▶ **Task description**:
Count every line in the entries that follow where the word "fusée" appears, then state only the total.

▶ **Extracted information**:
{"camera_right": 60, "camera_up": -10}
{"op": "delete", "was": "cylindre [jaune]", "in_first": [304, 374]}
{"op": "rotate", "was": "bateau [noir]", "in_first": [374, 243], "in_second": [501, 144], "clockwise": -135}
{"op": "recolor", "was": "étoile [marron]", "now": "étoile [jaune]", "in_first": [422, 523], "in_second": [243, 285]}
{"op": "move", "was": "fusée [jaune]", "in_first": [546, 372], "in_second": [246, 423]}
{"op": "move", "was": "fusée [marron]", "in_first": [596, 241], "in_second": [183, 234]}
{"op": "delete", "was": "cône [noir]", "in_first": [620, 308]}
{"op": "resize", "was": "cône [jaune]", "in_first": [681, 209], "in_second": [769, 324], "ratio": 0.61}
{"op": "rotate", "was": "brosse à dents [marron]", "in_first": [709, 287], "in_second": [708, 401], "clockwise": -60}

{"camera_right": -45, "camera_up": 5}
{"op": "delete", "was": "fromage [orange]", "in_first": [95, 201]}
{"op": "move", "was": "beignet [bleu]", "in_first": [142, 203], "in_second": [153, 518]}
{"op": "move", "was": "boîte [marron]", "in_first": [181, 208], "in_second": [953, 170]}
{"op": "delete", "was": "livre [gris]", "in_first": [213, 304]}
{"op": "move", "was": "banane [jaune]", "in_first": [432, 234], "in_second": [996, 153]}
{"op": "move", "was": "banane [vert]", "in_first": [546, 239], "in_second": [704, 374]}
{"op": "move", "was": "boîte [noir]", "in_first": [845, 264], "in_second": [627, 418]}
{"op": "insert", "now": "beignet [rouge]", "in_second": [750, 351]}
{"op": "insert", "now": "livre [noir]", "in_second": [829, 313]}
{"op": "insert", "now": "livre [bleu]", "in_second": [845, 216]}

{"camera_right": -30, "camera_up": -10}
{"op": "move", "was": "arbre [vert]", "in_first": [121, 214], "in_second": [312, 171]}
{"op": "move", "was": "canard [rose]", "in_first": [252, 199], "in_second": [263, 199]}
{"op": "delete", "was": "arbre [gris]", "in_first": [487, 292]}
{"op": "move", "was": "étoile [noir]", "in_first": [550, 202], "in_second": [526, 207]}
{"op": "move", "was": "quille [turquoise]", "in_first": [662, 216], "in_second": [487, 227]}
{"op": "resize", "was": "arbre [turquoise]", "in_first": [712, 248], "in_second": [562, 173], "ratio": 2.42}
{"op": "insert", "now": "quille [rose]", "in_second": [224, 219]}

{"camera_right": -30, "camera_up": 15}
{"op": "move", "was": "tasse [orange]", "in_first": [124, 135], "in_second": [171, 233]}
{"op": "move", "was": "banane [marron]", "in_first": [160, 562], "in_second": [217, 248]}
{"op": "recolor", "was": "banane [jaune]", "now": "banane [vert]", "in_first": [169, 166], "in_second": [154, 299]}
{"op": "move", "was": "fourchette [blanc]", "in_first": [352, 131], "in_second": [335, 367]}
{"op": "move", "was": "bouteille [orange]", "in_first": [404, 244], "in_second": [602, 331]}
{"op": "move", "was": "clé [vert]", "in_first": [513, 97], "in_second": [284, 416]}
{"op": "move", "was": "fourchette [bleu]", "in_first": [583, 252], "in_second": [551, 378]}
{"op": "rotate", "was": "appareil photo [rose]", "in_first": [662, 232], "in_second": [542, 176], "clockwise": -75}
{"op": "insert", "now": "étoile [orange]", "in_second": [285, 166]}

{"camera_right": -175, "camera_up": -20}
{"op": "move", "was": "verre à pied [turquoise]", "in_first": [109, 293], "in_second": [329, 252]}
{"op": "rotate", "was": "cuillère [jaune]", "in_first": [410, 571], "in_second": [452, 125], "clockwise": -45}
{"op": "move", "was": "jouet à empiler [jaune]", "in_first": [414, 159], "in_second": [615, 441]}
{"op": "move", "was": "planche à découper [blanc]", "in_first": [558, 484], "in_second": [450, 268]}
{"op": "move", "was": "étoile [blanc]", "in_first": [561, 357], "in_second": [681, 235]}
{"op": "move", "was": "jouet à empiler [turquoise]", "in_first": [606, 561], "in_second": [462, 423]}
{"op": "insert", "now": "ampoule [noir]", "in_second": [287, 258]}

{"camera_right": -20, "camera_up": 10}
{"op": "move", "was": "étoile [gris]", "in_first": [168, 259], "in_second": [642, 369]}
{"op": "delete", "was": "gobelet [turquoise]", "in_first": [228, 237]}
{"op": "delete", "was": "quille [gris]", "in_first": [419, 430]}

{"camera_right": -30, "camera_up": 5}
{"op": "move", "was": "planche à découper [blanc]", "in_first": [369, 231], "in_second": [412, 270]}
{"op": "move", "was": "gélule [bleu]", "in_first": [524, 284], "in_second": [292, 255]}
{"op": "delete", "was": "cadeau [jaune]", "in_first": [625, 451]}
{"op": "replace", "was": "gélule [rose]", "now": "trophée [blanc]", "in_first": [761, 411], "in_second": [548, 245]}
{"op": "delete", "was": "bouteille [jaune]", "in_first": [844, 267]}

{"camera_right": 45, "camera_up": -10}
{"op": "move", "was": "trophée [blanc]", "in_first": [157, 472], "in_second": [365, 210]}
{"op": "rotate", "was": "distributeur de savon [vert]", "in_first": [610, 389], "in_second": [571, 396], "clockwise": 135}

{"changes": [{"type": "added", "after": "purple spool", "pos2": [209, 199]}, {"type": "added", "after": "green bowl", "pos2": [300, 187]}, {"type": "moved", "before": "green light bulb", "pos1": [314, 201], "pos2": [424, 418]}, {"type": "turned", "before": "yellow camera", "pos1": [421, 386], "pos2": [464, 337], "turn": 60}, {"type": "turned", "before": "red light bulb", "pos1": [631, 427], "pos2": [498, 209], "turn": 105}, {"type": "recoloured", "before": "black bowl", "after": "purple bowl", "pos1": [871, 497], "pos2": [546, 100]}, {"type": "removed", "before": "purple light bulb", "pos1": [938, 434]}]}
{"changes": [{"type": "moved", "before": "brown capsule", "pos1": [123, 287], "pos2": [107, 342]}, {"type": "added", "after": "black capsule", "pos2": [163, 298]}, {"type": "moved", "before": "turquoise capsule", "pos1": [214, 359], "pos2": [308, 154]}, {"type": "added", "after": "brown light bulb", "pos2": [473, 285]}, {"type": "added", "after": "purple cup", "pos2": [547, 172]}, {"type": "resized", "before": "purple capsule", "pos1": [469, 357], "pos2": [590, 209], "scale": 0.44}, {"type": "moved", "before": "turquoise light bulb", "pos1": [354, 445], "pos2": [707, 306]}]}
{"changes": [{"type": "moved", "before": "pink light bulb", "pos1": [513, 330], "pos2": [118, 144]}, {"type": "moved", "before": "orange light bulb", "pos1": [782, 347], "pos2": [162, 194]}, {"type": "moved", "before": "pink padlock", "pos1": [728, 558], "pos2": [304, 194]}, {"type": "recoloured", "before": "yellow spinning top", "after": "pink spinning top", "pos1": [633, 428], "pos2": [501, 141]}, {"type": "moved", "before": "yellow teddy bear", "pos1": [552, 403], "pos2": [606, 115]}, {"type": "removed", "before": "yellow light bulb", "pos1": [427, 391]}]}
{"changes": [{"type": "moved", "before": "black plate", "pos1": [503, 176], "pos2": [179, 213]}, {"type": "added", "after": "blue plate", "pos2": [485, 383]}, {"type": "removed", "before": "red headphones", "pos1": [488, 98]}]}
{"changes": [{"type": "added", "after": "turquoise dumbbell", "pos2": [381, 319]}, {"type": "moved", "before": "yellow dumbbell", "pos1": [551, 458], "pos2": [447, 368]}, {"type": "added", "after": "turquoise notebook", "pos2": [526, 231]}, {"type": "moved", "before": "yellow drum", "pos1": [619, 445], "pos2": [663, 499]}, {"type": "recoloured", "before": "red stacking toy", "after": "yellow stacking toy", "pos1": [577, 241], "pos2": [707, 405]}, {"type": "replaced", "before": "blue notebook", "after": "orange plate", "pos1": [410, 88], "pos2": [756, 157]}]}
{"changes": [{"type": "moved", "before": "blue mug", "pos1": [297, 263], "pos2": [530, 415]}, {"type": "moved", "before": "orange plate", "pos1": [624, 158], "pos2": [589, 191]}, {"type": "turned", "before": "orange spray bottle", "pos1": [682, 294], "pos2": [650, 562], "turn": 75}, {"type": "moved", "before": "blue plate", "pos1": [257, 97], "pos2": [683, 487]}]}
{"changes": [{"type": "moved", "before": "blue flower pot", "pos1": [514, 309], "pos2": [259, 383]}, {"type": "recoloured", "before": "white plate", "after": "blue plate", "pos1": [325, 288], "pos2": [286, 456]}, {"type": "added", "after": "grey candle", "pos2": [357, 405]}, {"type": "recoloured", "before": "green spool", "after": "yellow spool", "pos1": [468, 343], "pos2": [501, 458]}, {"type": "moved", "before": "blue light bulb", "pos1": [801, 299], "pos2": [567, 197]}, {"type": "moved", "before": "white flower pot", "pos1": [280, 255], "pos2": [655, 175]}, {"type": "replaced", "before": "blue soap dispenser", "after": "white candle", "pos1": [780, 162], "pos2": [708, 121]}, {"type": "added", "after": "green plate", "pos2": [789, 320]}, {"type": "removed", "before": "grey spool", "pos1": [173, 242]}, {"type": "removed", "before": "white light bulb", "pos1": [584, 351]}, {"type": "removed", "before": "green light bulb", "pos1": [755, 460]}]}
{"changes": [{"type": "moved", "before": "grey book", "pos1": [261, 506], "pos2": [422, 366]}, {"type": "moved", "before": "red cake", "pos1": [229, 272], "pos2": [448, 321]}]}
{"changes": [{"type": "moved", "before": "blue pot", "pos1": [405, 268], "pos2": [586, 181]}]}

▶ **Exercise response**:
2